▶ What the exercise asks: Please copy out every line in the entries that includes the word "minus".

▶ Extracted data:
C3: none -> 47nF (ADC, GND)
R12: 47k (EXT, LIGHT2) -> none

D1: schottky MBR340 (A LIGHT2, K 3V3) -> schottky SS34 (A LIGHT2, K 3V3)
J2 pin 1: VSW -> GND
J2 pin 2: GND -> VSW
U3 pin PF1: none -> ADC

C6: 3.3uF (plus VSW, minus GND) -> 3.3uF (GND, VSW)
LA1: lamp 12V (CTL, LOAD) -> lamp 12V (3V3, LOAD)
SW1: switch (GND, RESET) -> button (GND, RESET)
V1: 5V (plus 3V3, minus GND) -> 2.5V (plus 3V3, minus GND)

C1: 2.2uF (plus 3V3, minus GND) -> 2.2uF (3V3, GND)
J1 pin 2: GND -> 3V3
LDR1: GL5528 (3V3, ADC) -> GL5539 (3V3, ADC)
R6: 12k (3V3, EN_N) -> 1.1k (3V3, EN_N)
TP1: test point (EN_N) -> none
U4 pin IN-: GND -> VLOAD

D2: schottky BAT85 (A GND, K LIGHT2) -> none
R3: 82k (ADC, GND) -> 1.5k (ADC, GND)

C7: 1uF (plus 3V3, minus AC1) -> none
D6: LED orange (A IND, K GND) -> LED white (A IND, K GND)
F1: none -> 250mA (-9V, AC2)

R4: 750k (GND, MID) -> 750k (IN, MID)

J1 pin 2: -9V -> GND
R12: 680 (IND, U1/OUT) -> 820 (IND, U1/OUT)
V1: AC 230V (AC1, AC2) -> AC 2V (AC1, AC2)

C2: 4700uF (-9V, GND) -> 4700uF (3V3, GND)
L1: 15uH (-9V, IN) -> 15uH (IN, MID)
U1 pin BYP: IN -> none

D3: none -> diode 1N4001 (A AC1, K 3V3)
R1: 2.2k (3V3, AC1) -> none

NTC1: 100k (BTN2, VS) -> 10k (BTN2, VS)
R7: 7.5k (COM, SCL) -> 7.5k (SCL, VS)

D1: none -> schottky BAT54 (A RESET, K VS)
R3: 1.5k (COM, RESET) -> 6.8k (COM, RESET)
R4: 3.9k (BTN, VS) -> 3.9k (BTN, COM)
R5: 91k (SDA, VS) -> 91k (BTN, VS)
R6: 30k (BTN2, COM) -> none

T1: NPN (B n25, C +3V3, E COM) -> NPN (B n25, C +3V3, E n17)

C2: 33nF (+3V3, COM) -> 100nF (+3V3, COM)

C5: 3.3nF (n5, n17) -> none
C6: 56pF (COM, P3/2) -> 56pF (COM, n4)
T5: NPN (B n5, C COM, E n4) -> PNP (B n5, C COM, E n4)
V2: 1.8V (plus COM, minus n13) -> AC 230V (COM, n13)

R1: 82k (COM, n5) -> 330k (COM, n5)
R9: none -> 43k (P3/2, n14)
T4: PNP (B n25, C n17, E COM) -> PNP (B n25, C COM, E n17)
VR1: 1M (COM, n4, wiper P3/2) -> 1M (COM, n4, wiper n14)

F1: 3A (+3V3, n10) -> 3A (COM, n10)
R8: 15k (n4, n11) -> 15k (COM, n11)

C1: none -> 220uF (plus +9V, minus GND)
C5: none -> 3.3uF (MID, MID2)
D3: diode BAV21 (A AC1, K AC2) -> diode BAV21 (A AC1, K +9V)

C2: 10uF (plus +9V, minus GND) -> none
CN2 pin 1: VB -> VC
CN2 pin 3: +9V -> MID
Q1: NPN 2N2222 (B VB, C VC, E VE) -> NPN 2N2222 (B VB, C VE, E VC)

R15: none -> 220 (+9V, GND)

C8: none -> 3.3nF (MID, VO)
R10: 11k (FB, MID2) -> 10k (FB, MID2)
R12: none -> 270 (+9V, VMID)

▶ Solution to the exercise:
C6: 3.3uF (plus VSW, minus GND) -> 3.3uF (GND, VSW)
V1: 5V (plus 3V3, minus GND) -> 2.5V (plus 3V3, minus GND)
C1: 2.2uF (plus 3V3, minus GND) -> 2.2uF (3V3, GND)
C7: 1uF (plus 3V3, minus AC1) -> none
V2: 1.8V (plus COM, minus n13) -> AC 230V (COM, n13)
C1: none -> 220uF (plus +9V, minus GND)
C2: 10uF (plus +9V, minus GND) -> none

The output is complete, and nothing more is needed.